- _WORK TO BE COMPLETED_: Take nothing but the lines from the one with "white carrot: 6 -> 10" through the one with "white hat: 10 -> 11" in the entries below, both ends kept, and return them exactly with pictures left out.

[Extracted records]
:::::

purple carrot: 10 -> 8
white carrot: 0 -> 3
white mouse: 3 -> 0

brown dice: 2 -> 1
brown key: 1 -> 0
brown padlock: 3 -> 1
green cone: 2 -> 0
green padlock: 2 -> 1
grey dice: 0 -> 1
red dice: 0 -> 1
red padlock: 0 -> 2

:::::

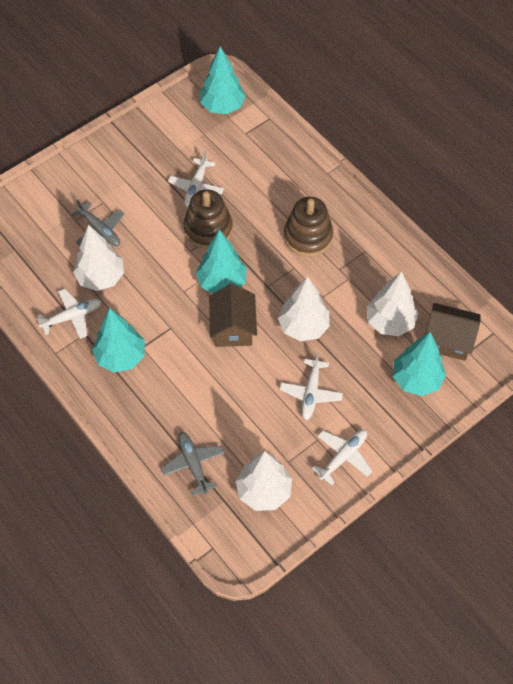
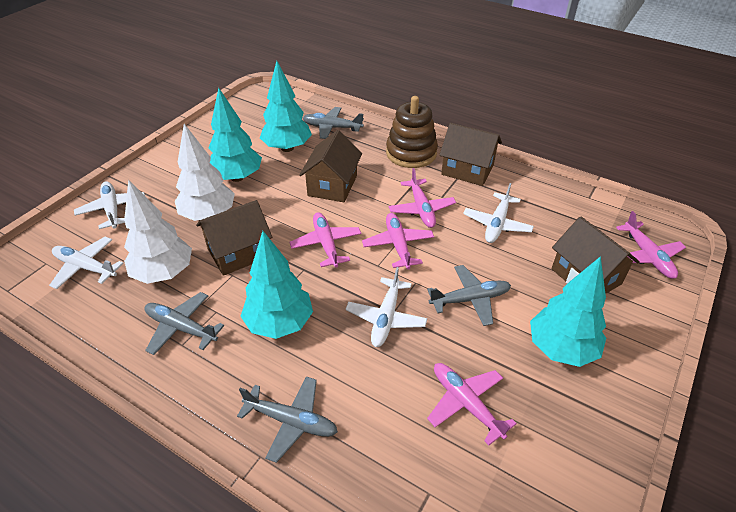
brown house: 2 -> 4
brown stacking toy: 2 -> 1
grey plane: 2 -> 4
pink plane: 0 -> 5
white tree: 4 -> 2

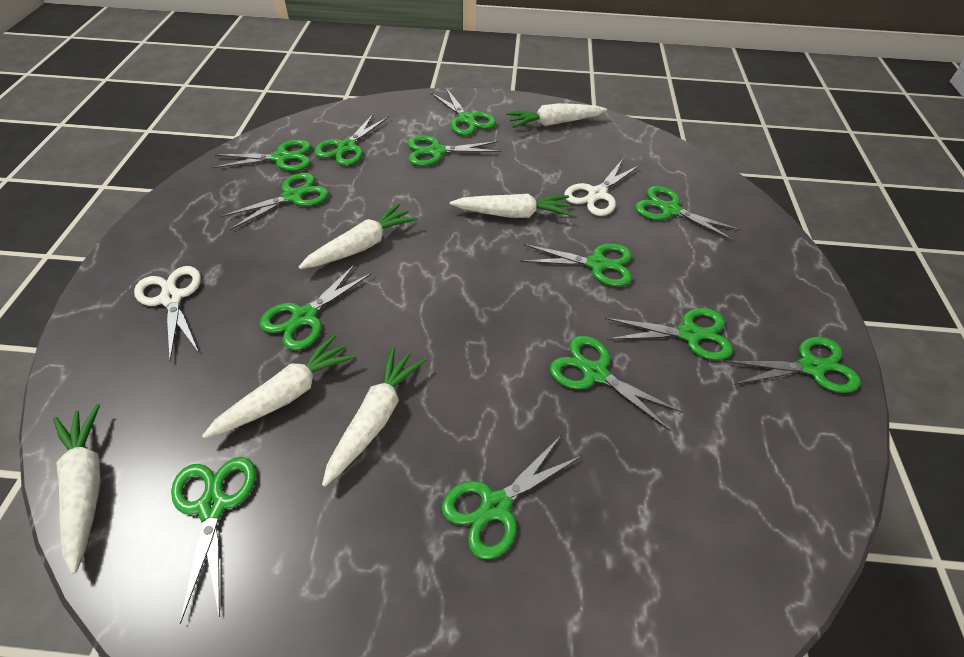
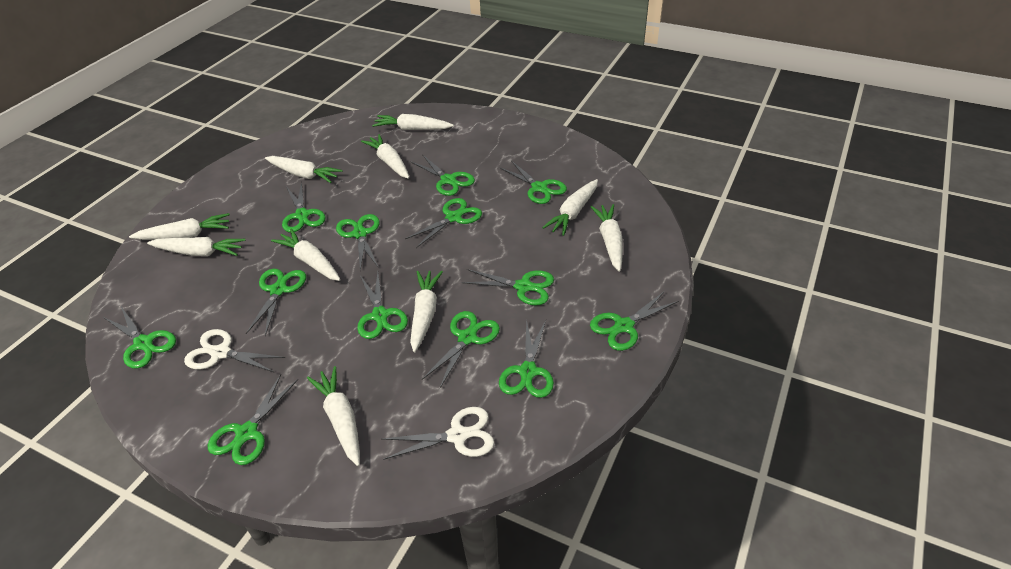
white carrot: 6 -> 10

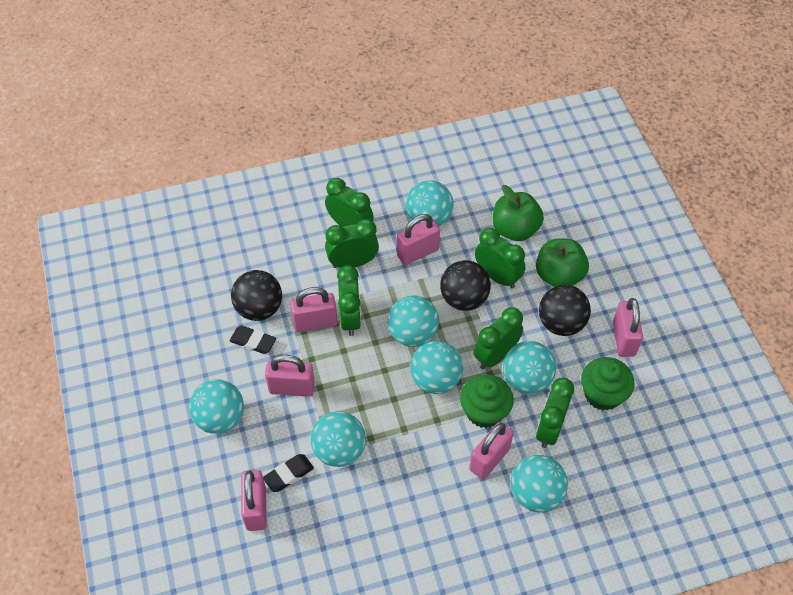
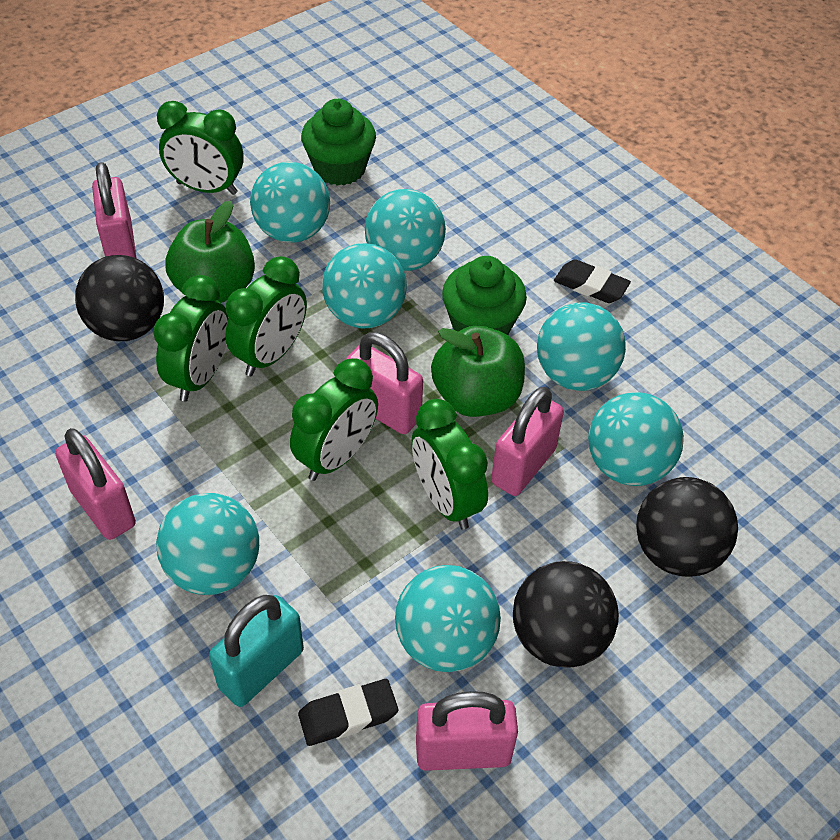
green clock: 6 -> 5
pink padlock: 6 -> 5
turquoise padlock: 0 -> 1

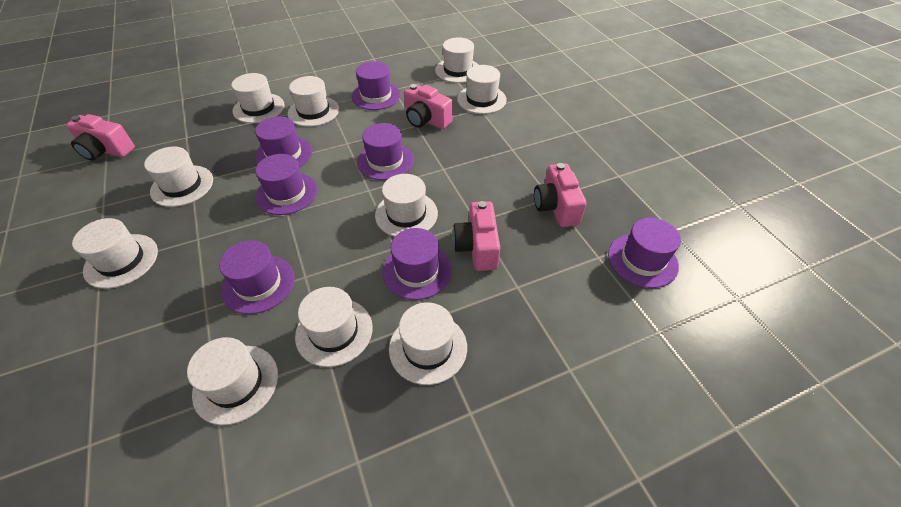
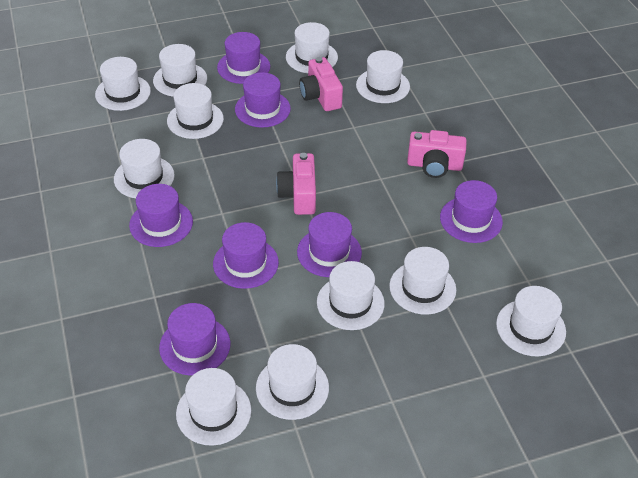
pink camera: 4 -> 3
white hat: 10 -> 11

:::::

- _RESULT_:
white carrot: 6 -> 10

green clock: 6 -> 5
pink padlock: 6 -> 5
turquoise padlock: 0 -> 1

pink camera: 4 -> 3
white hat: 10 -> 11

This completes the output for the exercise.